#### What is required:
Write out each line below precisely, passing over the pictures.

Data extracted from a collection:
▼
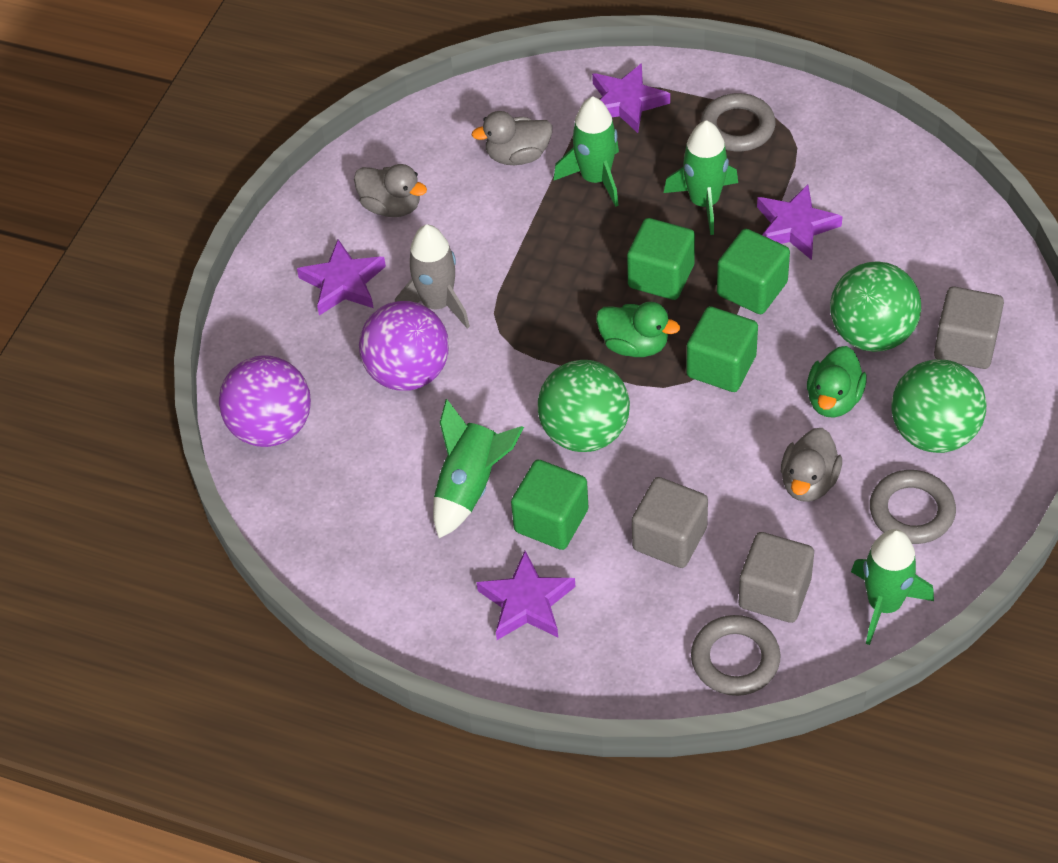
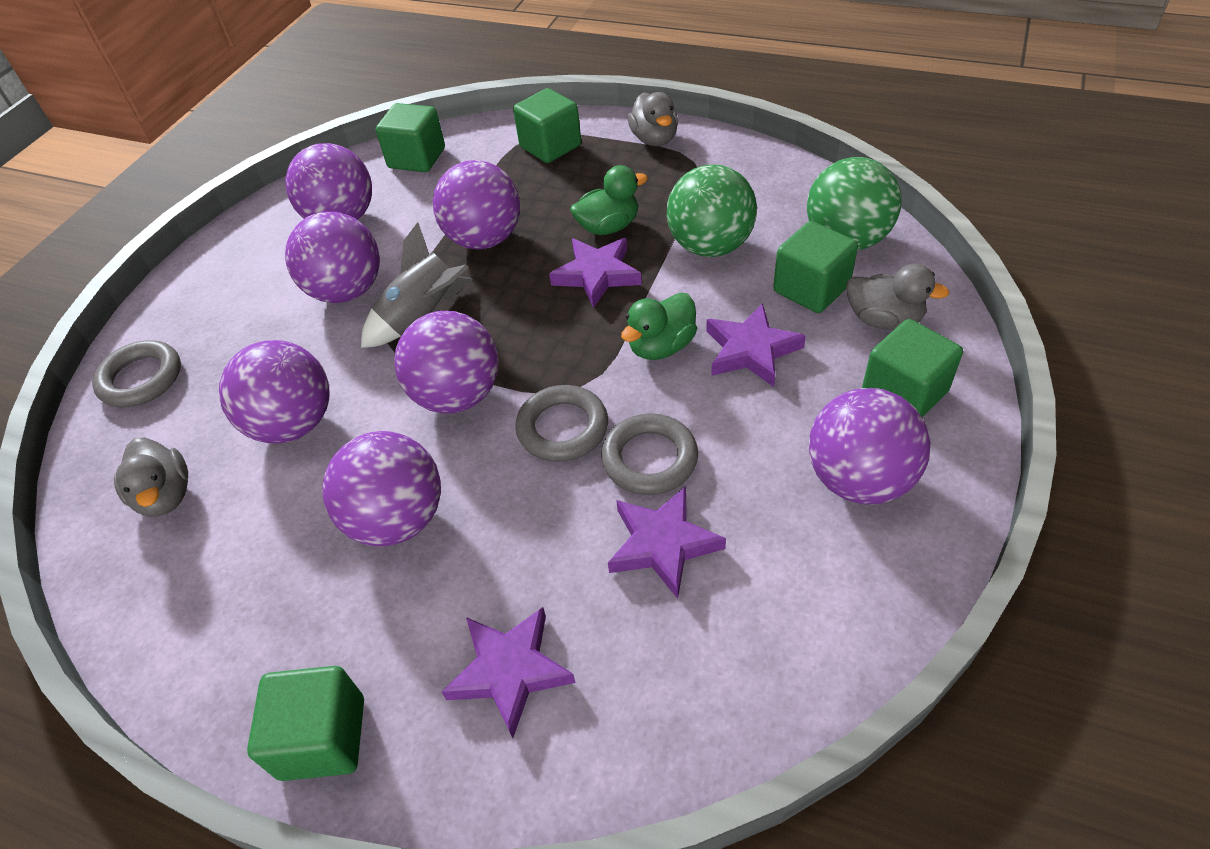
green ball: 3 -> 2
green cube: 4 -> 5
green rocket: 4 -> 0
grey cube: 3 -> 0
purple ball: 2 -> 7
▲
#### Exercise response:
green ball: 3 -> 2
green cube: 4 -> 5
green rocket: 4 -> 0
grey cube: 3 -> 0
purple ball: 2 -> 7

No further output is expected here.